_Task statement_
Scan the data for "square" and copy the lines it appears in.

_Supplied records_
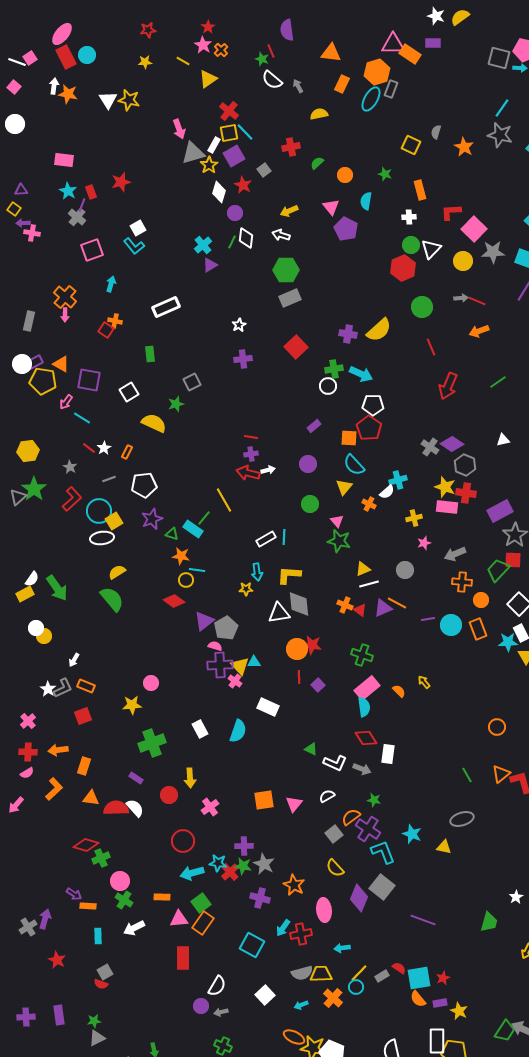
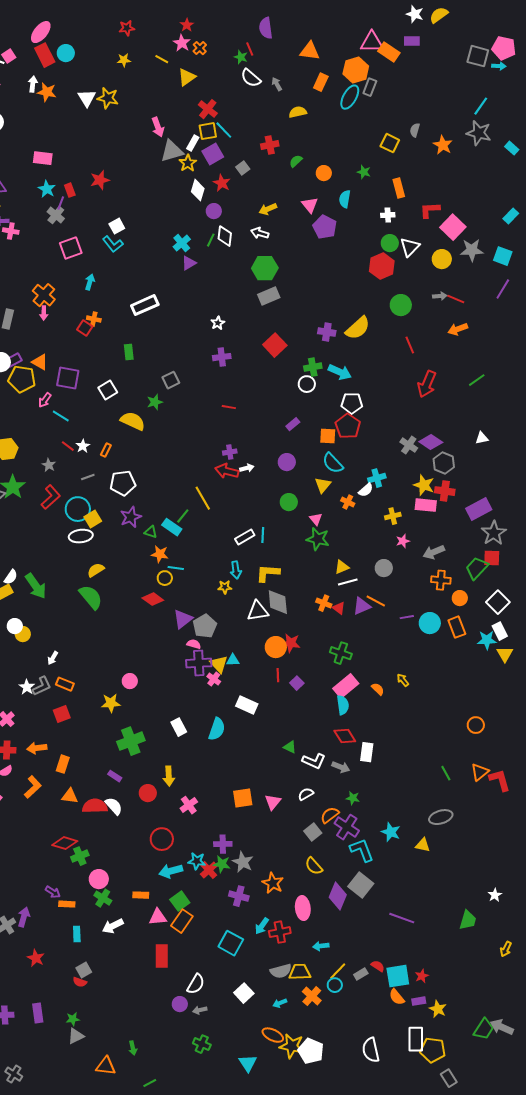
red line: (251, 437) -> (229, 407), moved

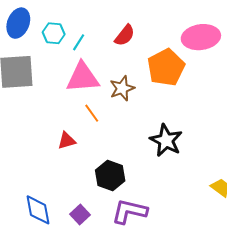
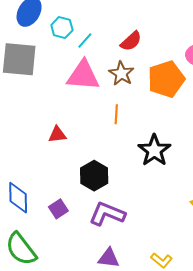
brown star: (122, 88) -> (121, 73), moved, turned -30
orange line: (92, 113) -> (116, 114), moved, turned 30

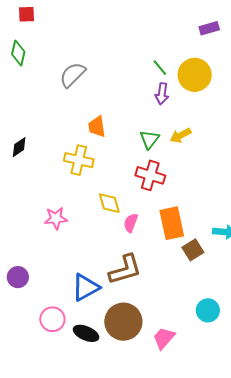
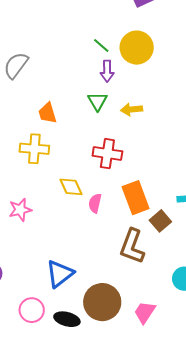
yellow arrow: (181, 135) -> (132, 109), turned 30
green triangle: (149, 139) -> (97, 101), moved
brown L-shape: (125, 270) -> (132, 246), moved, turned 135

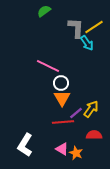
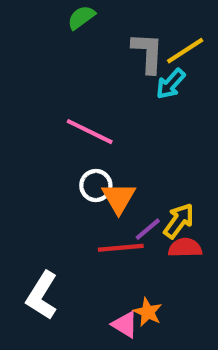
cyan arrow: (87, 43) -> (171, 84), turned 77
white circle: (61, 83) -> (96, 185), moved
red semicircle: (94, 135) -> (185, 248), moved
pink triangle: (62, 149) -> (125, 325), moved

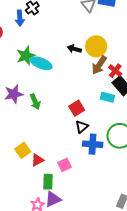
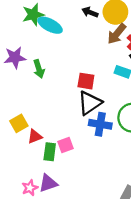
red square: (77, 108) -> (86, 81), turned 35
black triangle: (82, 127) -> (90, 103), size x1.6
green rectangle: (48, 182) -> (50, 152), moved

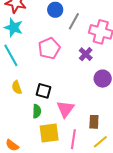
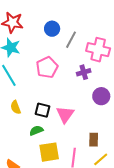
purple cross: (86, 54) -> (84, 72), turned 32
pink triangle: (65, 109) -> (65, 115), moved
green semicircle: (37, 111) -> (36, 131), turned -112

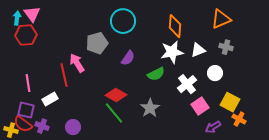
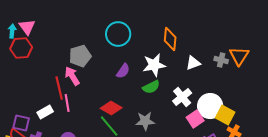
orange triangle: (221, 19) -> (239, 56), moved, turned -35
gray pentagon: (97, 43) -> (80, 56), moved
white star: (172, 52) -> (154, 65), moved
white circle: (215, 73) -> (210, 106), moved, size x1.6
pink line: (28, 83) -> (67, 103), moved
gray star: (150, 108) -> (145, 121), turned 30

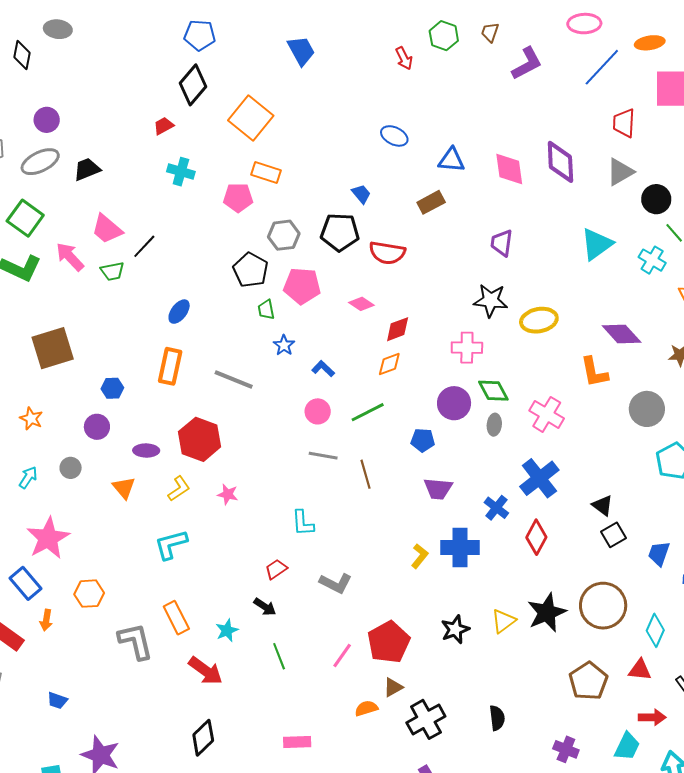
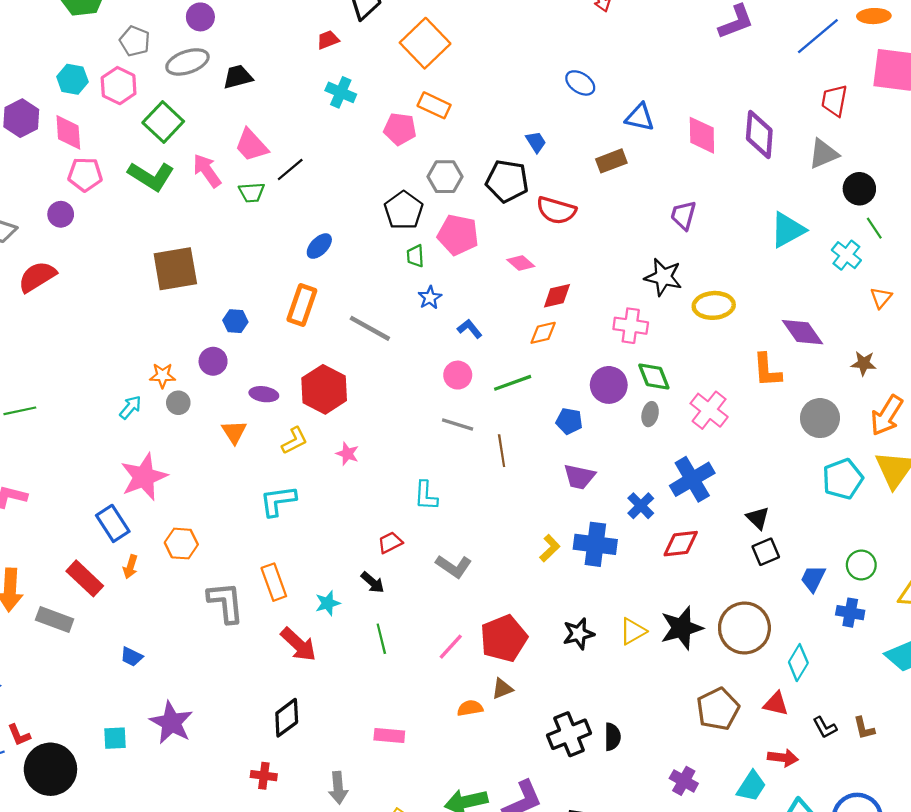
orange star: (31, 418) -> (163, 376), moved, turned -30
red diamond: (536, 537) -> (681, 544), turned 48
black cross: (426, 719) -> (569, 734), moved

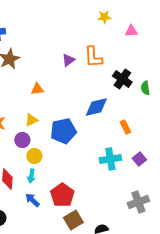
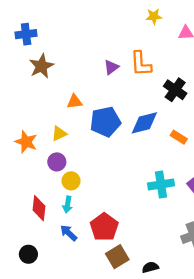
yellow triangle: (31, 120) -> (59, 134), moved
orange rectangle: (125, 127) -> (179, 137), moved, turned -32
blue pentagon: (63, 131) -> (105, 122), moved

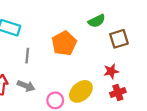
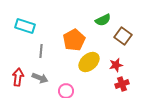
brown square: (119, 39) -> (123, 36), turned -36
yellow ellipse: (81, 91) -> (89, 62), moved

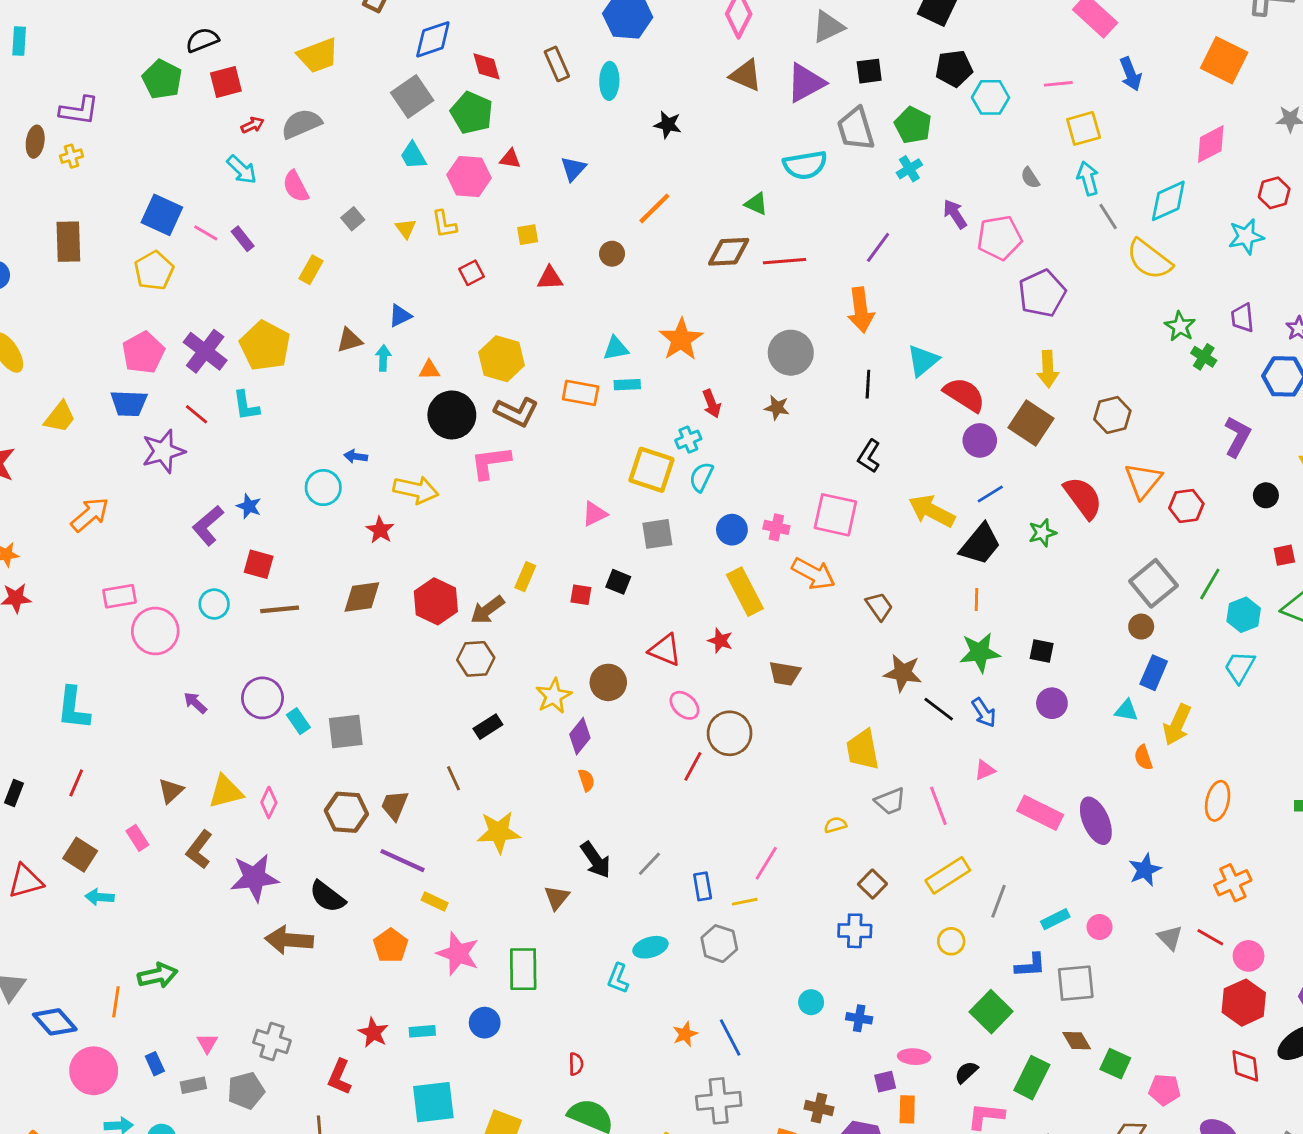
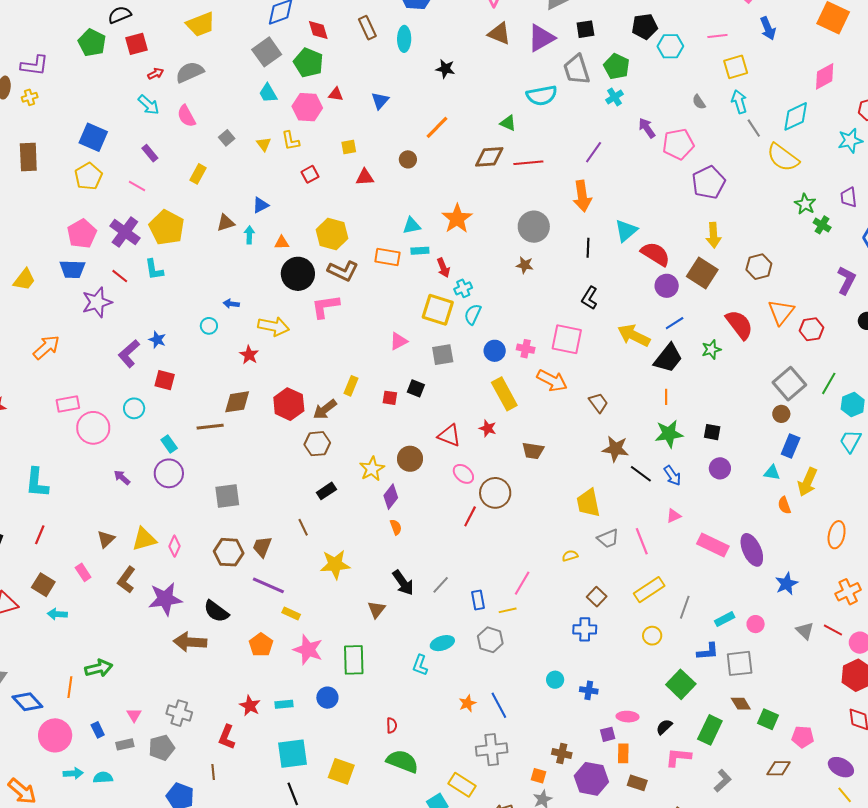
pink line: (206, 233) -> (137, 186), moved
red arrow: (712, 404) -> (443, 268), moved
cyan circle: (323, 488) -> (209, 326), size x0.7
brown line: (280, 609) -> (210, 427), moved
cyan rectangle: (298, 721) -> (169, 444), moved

_Result_
red square: (77, 108) -> (86, 81), turned 35
brown square: (119, 39) -> (123, 36), turned -36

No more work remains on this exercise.